Exercise requirements | Count the lines in the entries below that contain the string "tempo", treating uppercase and lowercase as different. Reply with only the number.

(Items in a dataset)
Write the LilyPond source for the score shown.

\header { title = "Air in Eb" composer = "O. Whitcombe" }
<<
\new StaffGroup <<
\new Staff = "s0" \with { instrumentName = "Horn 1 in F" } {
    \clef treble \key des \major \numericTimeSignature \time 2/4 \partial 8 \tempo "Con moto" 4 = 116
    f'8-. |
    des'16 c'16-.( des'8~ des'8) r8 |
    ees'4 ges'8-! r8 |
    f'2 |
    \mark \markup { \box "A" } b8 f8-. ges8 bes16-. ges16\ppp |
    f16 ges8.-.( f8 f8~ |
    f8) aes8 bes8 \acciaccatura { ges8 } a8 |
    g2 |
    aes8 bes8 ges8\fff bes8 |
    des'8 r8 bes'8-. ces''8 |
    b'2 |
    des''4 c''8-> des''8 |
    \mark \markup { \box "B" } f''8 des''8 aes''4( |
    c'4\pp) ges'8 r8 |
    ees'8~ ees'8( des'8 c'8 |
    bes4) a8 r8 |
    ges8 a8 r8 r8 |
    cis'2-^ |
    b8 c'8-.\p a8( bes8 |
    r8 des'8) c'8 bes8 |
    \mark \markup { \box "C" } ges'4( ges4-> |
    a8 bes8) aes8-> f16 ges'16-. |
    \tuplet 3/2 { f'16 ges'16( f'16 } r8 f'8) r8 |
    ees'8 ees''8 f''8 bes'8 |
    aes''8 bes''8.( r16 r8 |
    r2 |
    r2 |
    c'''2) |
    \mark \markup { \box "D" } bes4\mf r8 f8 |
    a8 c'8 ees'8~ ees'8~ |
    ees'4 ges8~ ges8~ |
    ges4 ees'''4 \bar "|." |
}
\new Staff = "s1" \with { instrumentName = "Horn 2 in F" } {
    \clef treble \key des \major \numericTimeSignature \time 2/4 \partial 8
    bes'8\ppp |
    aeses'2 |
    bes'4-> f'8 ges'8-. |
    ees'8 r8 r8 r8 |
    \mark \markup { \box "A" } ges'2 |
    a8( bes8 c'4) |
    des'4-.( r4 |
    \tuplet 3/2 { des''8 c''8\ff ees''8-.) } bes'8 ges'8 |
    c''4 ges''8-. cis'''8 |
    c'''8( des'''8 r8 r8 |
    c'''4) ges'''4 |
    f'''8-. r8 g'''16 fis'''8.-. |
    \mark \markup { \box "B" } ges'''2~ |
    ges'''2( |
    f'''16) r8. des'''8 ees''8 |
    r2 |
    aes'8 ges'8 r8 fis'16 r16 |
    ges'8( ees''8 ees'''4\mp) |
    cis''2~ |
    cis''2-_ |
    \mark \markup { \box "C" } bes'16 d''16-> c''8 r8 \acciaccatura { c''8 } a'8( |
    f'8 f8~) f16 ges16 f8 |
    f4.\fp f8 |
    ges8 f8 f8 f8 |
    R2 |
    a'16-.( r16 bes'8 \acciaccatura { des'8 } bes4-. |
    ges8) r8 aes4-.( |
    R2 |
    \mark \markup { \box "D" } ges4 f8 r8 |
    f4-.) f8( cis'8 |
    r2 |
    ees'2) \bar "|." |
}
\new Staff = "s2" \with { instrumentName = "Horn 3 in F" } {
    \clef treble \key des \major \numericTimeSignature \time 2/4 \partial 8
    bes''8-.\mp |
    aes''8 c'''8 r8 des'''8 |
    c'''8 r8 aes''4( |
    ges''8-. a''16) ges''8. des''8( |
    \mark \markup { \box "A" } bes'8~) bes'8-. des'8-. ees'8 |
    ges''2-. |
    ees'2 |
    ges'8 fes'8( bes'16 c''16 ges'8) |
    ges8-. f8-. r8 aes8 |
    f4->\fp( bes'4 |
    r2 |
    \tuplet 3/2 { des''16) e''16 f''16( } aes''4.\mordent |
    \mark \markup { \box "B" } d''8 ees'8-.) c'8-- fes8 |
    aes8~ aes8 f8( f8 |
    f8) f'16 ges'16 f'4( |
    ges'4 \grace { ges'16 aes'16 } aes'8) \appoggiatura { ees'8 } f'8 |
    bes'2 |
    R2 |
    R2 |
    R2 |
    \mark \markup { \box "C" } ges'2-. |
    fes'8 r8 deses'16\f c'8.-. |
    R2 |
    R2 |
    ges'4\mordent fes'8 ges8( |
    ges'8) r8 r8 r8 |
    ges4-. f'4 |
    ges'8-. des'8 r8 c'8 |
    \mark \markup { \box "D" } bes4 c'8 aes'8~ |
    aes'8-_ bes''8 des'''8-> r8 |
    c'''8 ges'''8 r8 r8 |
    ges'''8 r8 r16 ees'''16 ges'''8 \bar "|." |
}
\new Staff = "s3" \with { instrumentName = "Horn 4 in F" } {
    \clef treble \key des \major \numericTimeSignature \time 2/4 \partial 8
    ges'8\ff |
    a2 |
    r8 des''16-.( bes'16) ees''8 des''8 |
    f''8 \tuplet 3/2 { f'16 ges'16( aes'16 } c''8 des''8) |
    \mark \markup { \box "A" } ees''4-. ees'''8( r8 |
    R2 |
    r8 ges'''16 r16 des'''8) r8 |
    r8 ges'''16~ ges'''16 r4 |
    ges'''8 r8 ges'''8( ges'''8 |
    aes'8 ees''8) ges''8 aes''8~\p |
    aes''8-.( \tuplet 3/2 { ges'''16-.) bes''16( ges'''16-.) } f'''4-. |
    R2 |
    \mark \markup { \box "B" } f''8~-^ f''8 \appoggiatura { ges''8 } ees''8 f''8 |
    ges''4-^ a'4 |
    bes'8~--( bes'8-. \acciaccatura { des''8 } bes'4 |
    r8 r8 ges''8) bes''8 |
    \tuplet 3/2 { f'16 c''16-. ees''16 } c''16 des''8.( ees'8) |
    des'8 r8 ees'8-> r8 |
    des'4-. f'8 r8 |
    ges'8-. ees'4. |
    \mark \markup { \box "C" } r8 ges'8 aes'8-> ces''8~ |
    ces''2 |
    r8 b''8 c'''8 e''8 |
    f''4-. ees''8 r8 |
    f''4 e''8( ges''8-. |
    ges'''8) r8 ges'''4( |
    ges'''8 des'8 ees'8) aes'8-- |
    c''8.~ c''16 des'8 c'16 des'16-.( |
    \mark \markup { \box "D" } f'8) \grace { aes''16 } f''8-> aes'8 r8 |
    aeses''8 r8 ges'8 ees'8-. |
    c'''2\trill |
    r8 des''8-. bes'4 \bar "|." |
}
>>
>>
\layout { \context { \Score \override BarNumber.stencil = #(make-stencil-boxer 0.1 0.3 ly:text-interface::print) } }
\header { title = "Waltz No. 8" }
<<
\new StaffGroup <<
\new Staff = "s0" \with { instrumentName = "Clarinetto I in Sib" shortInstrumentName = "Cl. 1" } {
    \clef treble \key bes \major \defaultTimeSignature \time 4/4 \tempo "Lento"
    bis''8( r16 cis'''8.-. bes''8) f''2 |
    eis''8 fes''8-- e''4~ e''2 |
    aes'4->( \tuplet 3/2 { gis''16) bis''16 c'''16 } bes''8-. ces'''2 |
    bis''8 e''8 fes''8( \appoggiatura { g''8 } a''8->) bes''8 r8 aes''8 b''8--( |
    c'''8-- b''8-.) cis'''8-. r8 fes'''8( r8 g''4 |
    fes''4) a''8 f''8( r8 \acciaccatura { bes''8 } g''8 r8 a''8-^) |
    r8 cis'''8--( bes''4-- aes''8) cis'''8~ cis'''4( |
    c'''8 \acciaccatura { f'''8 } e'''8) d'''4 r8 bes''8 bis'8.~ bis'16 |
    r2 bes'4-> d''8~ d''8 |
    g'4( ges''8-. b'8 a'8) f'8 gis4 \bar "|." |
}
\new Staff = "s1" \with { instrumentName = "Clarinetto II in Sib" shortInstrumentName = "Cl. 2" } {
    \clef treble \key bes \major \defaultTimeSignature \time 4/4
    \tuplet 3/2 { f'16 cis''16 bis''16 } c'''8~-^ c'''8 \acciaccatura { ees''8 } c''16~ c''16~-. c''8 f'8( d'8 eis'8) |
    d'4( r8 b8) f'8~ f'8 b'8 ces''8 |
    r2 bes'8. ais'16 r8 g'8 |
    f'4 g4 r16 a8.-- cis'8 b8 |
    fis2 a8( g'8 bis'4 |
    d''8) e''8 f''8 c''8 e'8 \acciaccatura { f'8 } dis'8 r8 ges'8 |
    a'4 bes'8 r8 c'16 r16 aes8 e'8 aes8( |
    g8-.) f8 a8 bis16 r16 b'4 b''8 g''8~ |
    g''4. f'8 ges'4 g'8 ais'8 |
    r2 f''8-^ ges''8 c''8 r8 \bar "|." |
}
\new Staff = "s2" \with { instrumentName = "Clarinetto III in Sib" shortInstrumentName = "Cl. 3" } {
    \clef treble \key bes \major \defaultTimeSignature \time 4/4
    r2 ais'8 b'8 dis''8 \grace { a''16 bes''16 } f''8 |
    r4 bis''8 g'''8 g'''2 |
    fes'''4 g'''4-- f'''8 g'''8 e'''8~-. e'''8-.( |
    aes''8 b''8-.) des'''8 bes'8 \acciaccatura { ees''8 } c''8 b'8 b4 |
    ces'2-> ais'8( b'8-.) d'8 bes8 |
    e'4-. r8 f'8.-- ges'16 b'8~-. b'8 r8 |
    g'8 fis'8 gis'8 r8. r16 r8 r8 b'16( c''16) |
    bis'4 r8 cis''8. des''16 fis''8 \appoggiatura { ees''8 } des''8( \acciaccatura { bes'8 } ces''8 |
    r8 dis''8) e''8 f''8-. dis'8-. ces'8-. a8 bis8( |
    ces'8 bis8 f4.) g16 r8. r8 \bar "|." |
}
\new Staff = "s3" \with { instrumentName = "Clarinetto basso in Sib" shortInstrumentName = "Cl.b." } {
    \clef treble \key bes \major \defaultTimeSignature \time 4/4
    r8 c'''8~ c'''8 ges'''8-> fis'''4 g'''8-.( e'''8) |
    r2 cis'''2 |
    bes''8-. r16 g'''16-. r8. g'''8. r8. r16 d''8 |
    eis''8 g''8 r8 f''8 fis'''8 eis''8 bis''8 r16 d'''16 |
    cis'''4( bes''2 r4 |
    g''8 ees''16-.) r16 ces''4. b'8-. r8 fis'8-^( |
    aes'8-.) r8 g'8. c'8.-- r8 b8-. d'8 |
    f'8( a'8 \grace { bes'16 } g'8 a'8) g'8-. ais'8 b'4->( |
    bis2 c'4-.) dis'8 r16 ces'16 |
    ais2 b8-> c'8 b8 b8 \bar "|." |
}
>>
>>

Answer for the task | 2